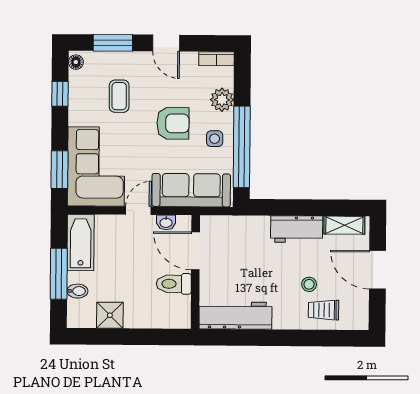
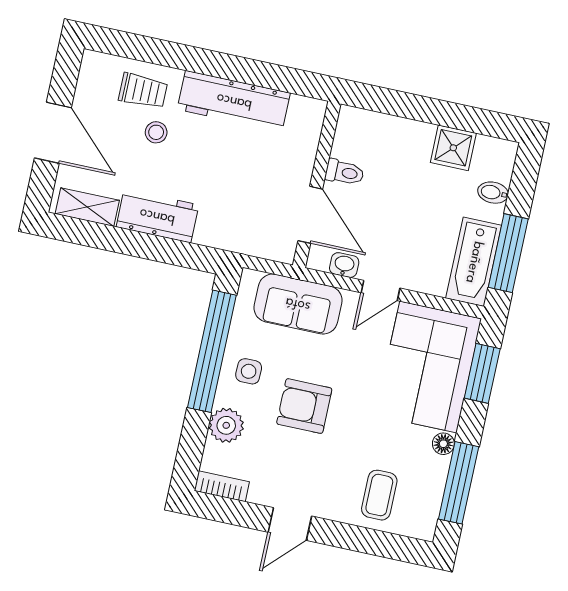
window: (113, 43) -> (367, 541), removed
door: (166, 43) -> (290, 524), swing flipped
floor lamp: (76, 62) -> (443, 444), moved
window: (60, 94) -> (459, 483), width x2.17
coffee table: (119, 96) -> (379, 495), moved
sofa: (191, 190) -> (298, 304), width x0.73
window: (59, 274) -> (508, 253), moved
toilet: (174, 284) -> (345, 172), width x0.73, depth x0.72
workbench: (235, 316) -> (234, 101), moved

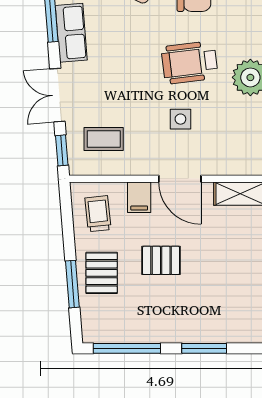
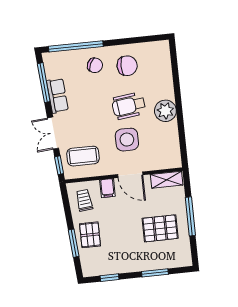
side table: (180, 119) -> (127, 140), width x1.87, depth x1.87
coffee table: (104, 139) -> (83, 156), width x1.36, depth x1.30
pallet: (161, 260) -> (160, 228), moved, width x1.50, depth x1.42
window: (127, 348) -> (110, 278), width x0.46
==
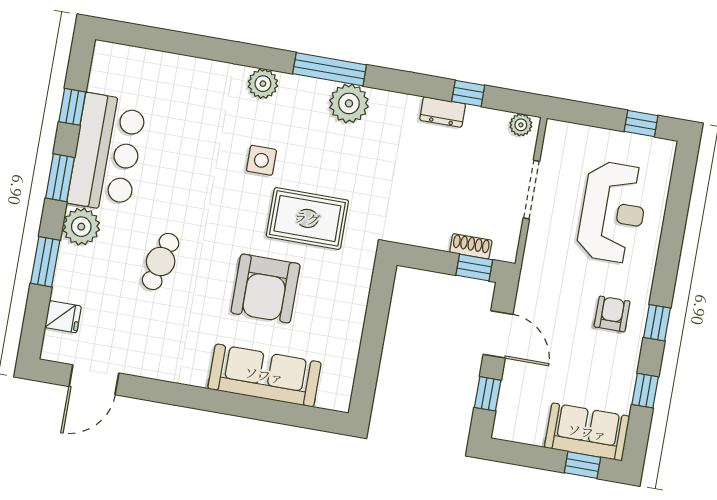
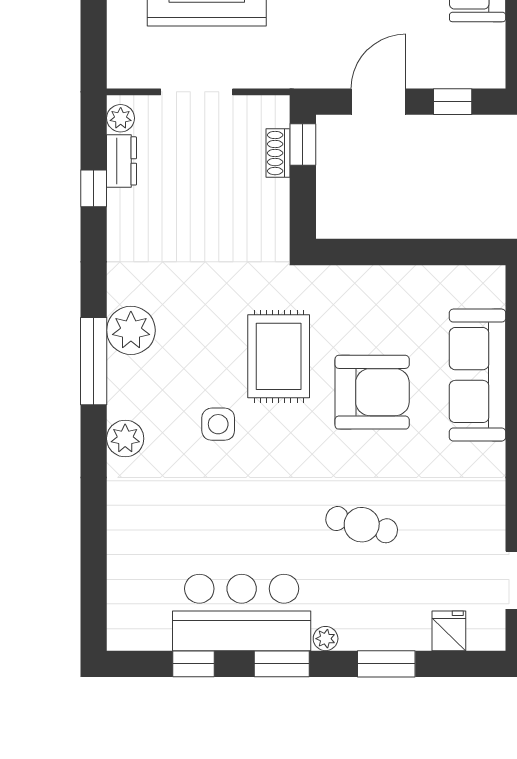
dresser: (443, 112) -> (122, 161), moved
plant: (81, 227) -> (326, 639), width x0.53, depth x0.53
* * *
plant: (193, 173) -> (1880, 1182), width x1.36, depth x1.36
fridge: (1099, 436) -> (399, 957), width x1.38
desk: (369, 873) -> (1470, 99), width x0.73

◆ What needs to be done
What are the lines above from the one with "toilet: (174, 284)" to the one with "window: (127, 348) -> (110, 278), width x0.46", both included? Reproduce them exactly, without pictures.

◆ Response to the exercise
toilet: (174, 284) -> (345, 172), width x0.73, depth x0.72
workbench: (235, 316) -> (234, 101), moved

side table: (180, 119) -> (127, 140), width x1.87, depth x1.87
coffee table: (104, 139) -> (83, 156), width x1.36, depth x1.30
pallet: (161, 260) -> (160, 228), moved, width x1.50, depth x1.42
window: (127, 348) -> (110, 278), width x0.46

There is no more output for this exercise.